-- Opening Marker --

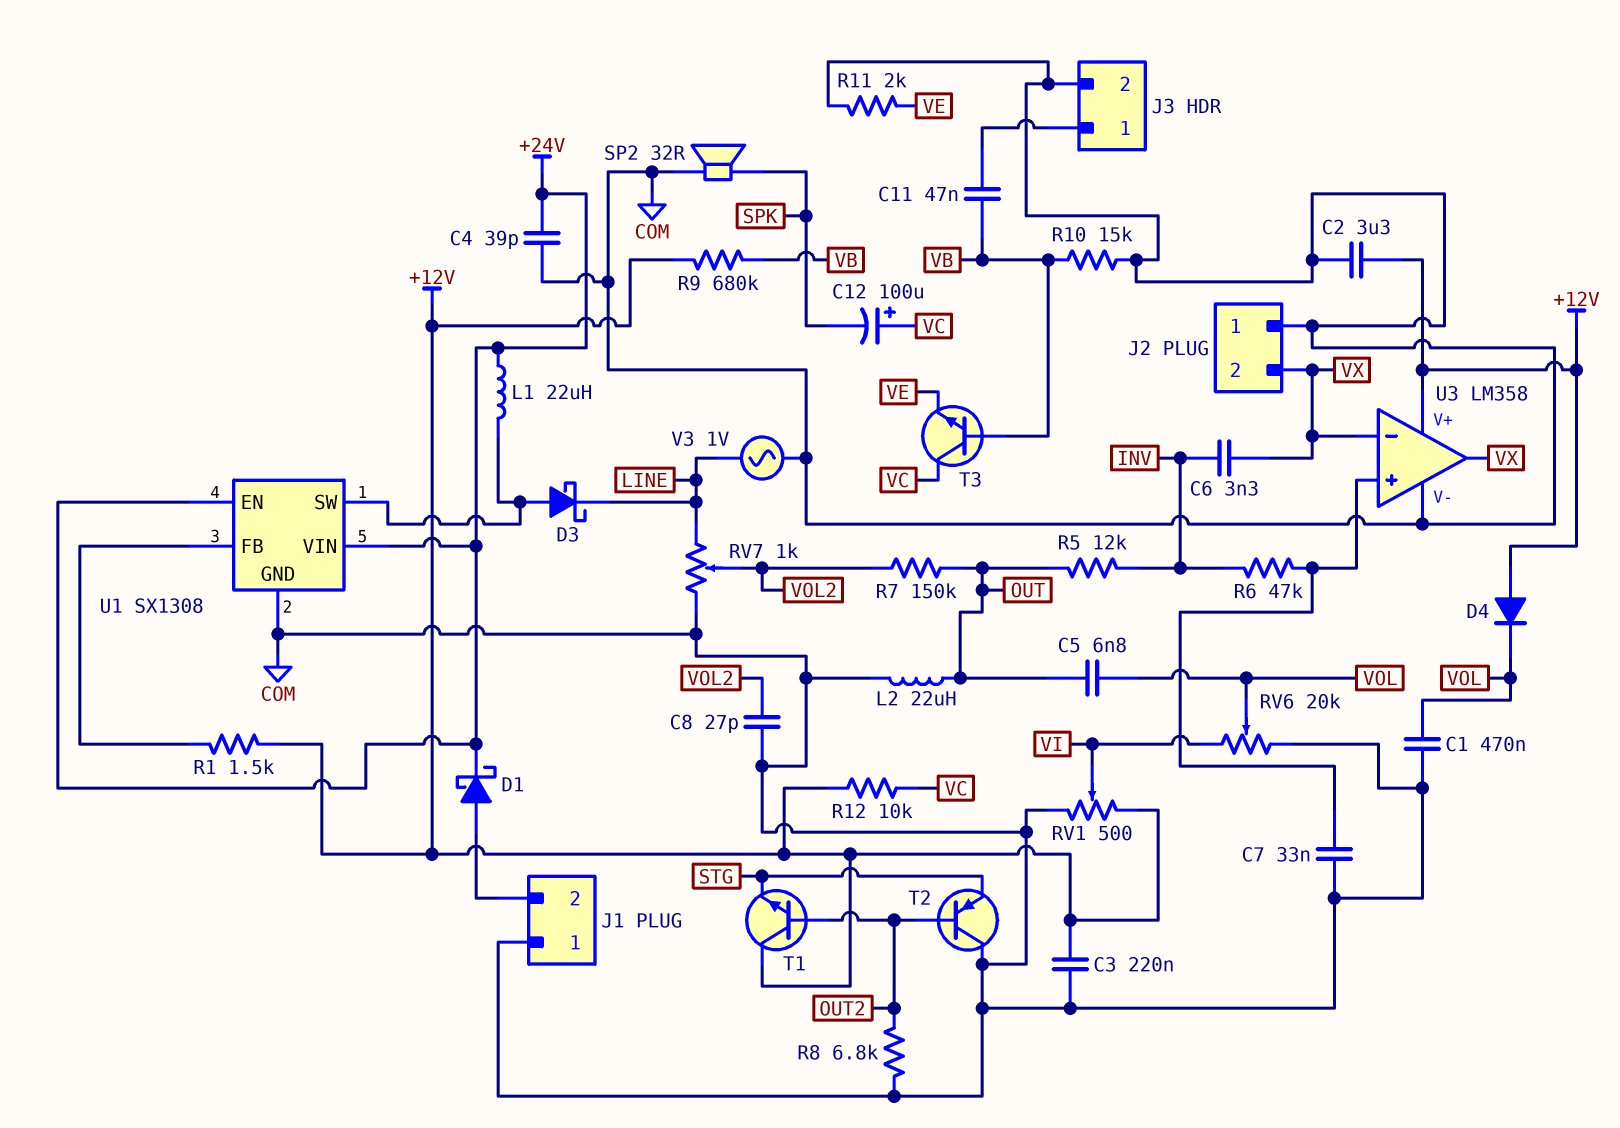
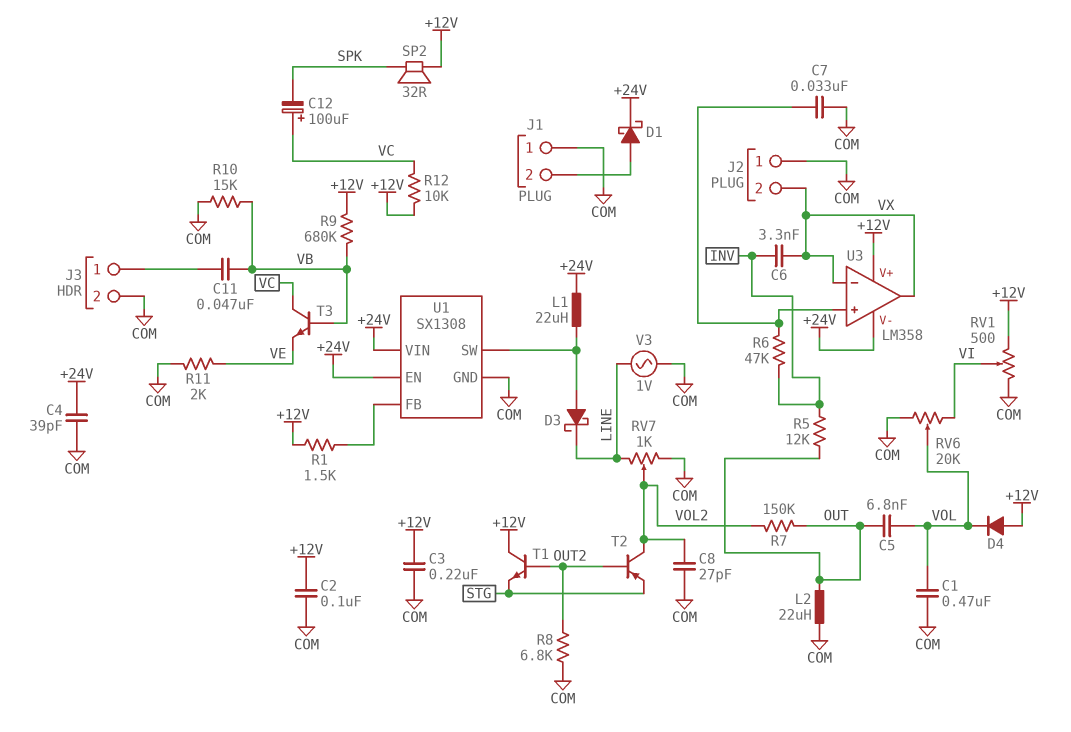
C2: 3.3uF (+12V, COM) -> 100nF (+12V, COM)
SP2: speaker 32R (COM, SPK) -> speaker 32R (+12V, SPK)
T2: PNP (B OUT2, C COM, E STG) -> PNP (B OUT2, C VOL2, E STG)
U3 pin V-: COM -> +24V

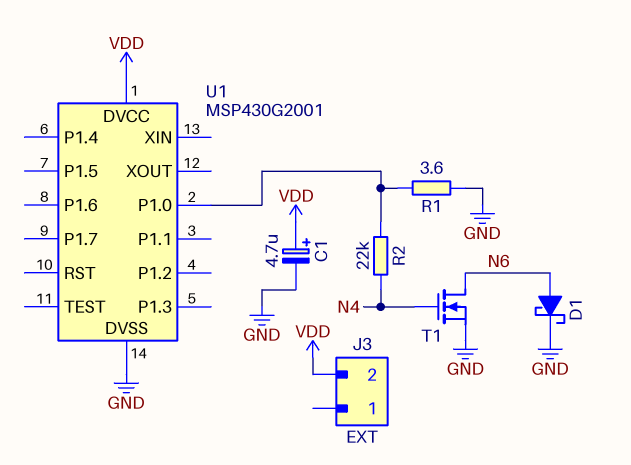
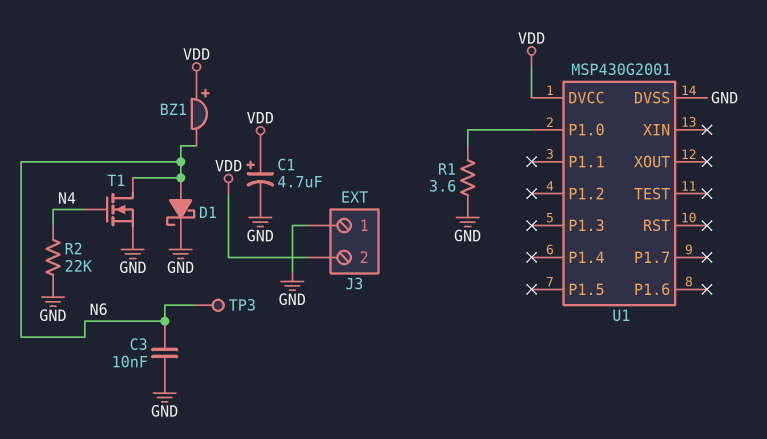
BZ1: none -> buzzer (plus VDD, minus N6)
C3: none -> 10nF (GND, N6)
J3 pin 1: none -> GND
R2: 22k (N4, U1/P1.0) -> 22k (GND, N4)
TP3: none -> test point (N6)

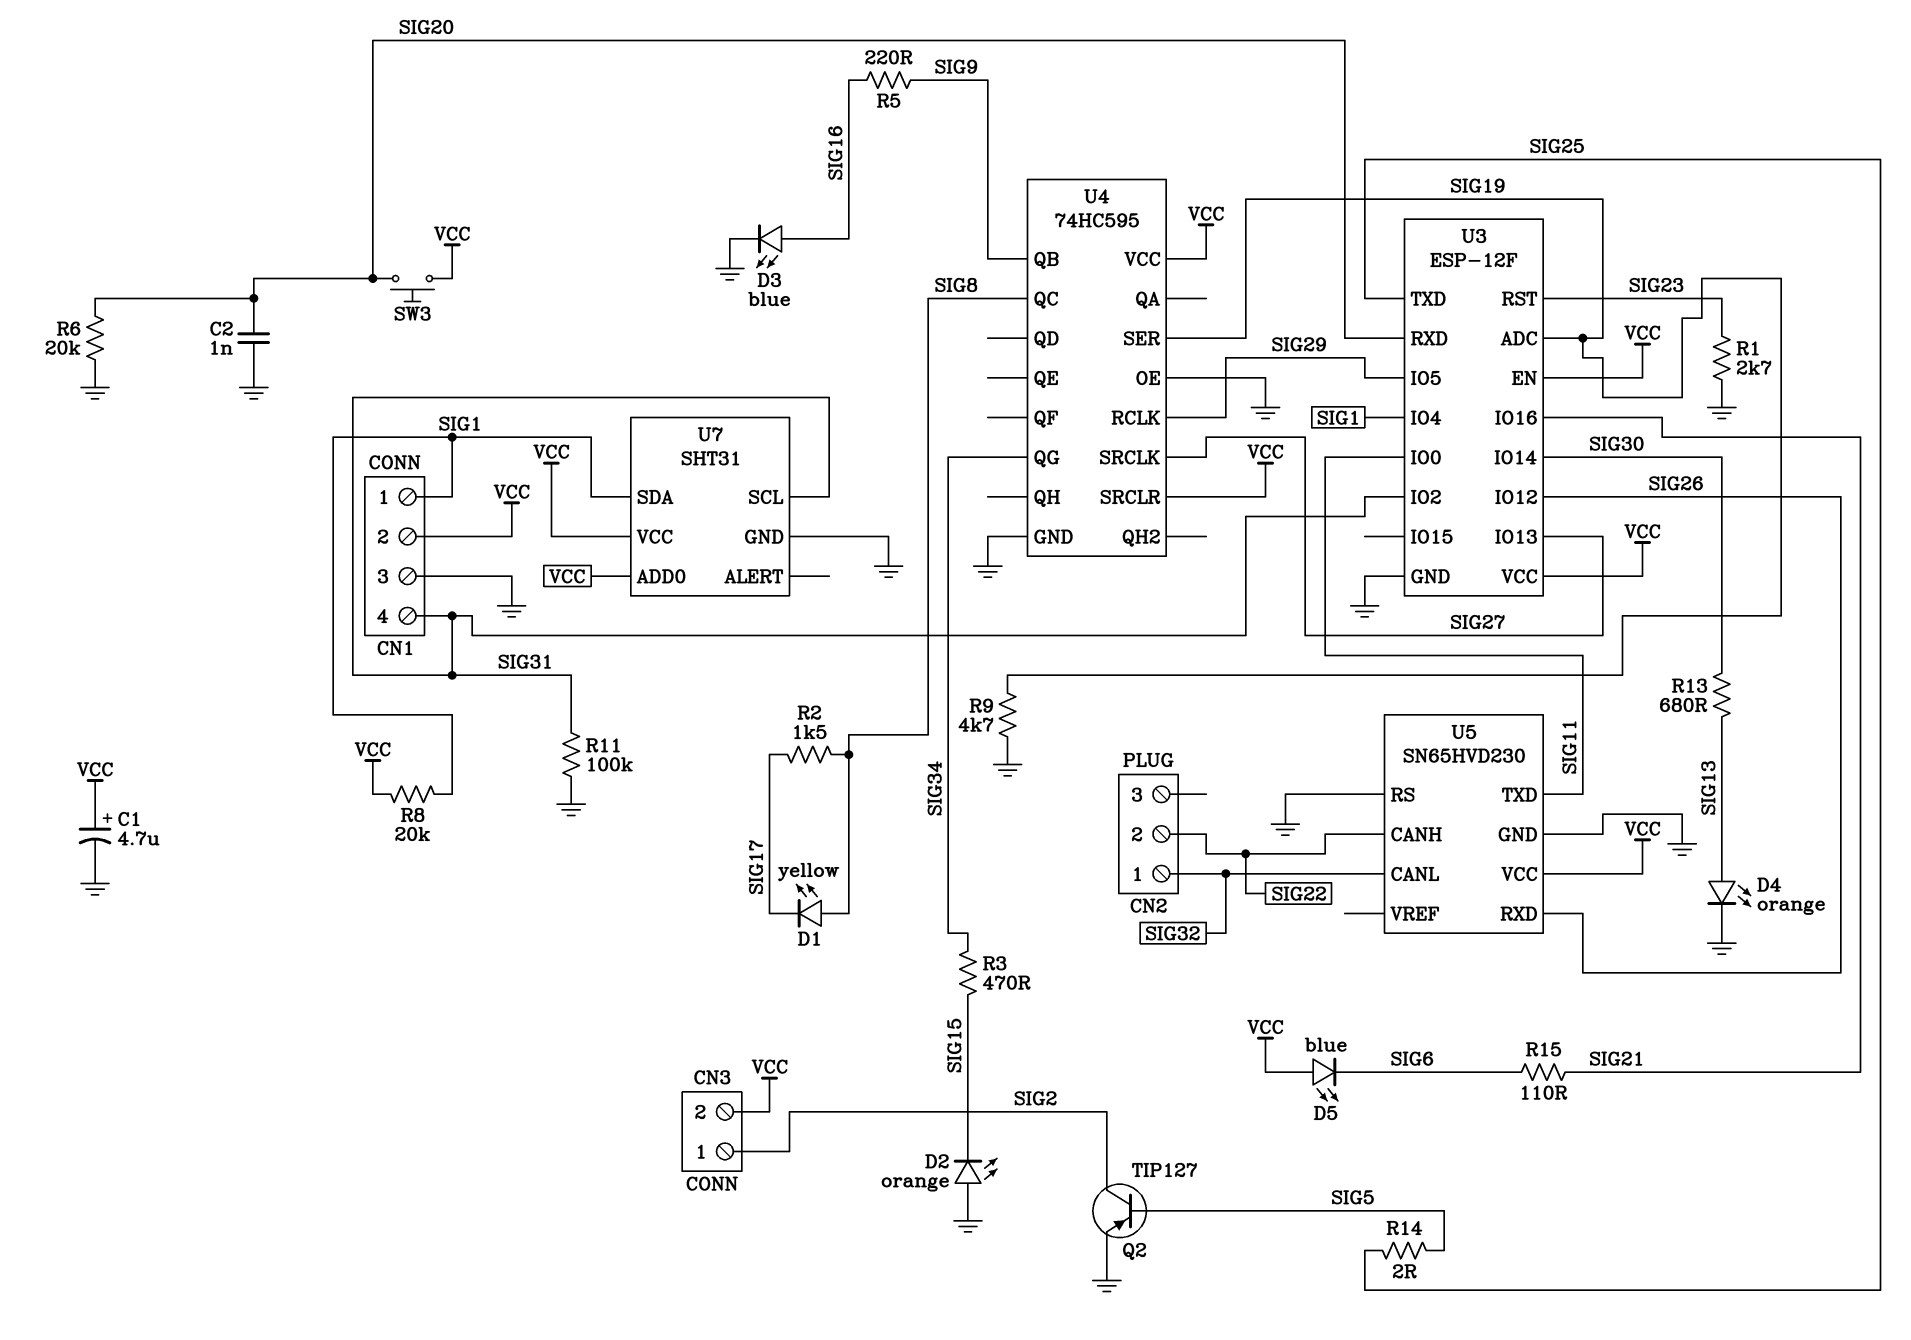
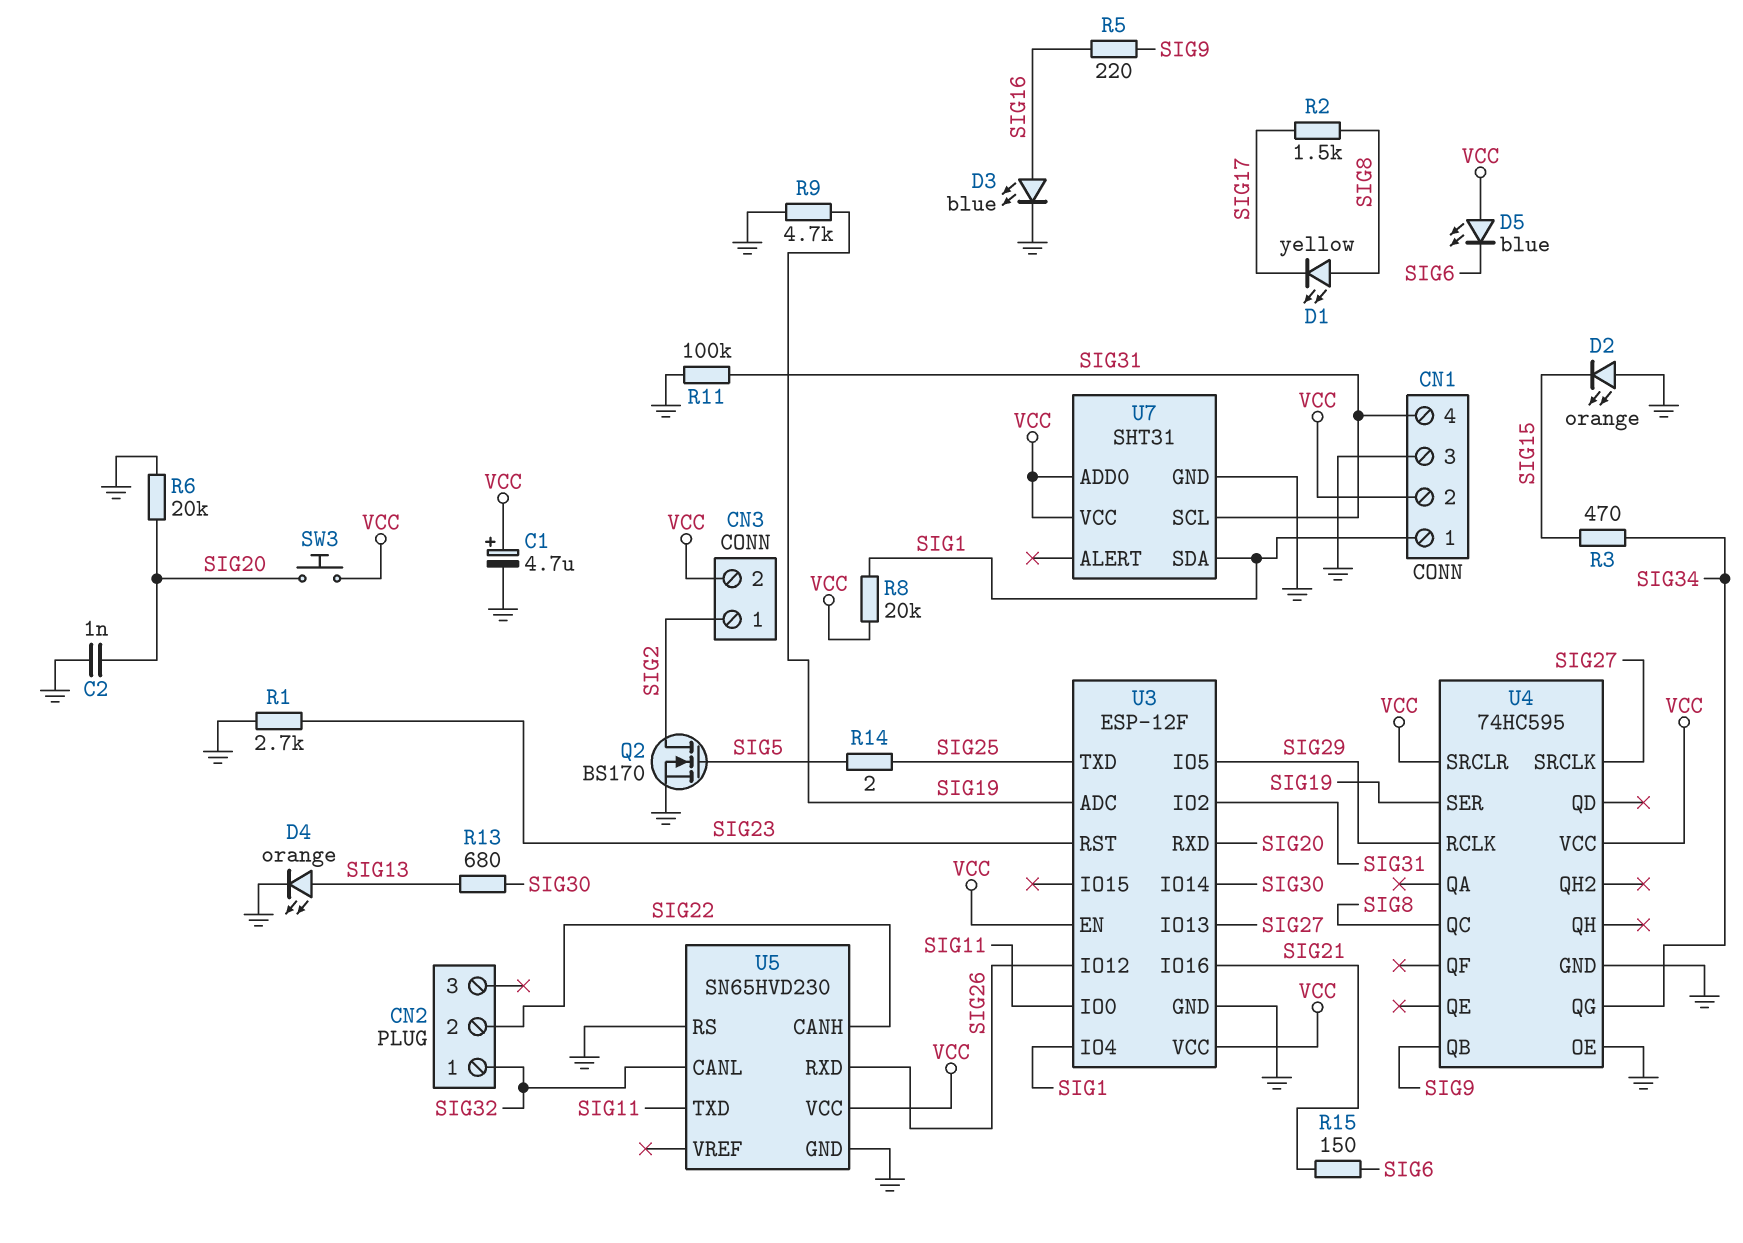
Q2: PNP TIP127 (B SIG5, C SIG2, E GND) -> NMOS BS170 (G SIG5, D SIG2, S GND)
R15: 110 (SIG6, SIG21) -> 150 (SIG6, SIG21)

-- Closing Marker --

TASK TO COMPLETE:
In the entries above, find the line with "Q2: PNP TIP127", then retype it and every line after it exactly.

SOLUTION FOR THIS PROBLEM:
Q2: PNP TIP127 (B SIG5, C SIG2, E GND) -> NMOS BS170 (G SIG5, D SIG2, S GND)
R15: 110 (SIG6, SIG21) -> 150 (SIG6, SIG21)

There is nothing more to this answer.